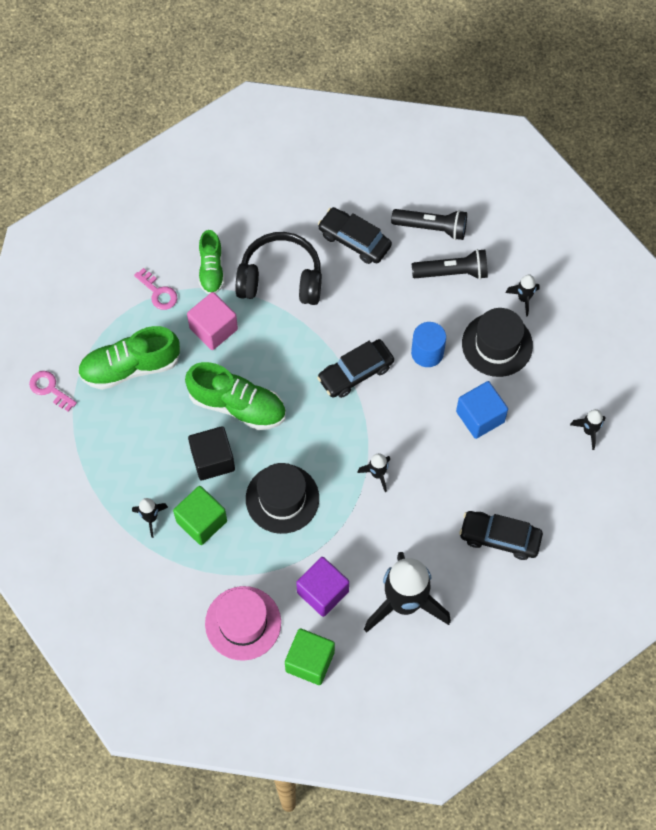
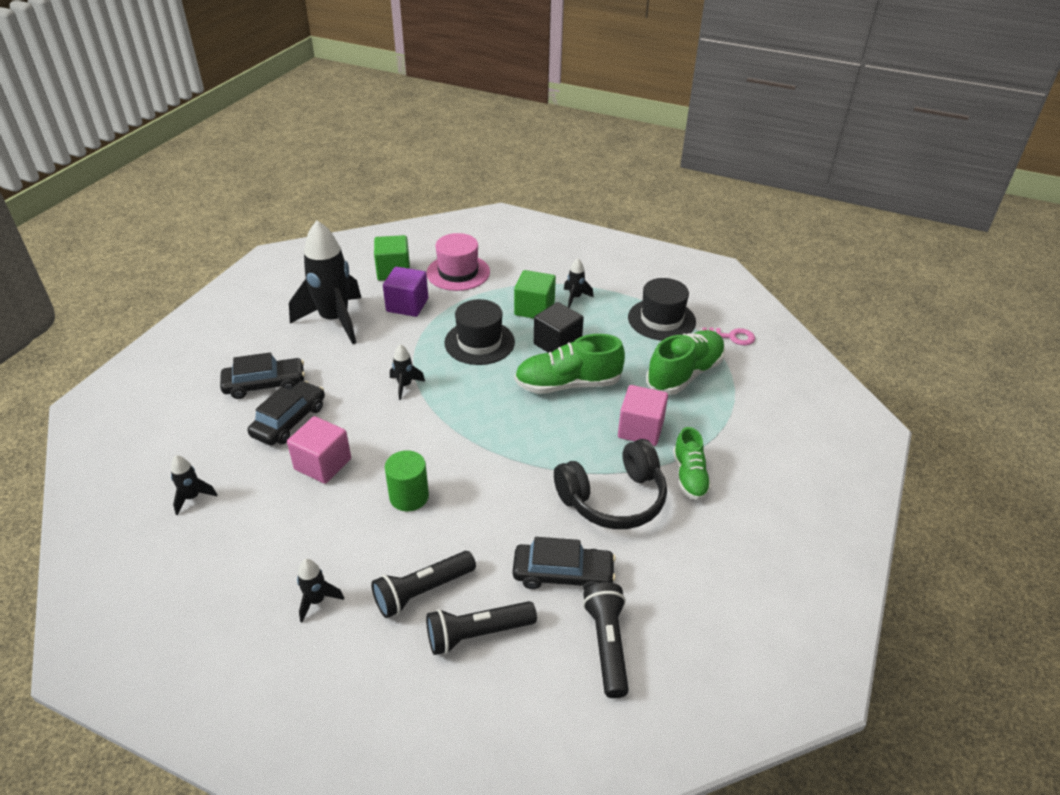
camera: 150 degrees right, 25 degrees down
pink key [134,268,178,310] -> none
green shoe [199,230,225,294] -> green shoe turned 150 degrees counterclockwise [673,427,711,500]
black car [317,339,394,398] -> black car moved to [248,381,325,446]
blue cylinder [411,322,446,367] -> green cylinder [385,450,429,511]
blue cube [456,381,508,439] -> pink cube [287,416,351,484]
black hat [462,308,533,377] -> black hat moved to [628,278,696,340]
none -> black flashlight [583,582,629,698]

····················

**Task prompt**
Every line above is to be reproduced verbatim, and the pictures are to be omitted.

**Result of this exercise**
camera: 150 degrees right, 25 degrees down
pink key [134,268,178,310] -> none
green shoe [199,230,225,294] -> green shoe turned 150 degrees counterclockwise [673,427,711,500]
black car [317,339,394,398] -> black car moved to [248,381,325,446]
blue cylinder [411,322,446,367] -> green cylinder [385,450,429,511]
blue cube [456,381,508,439] -> pink cube [287,416,351,484]
black hat [462,308,533,377] -> black hat moved to [628,278,696,340]
none -> black flashlight [583,582,629,698]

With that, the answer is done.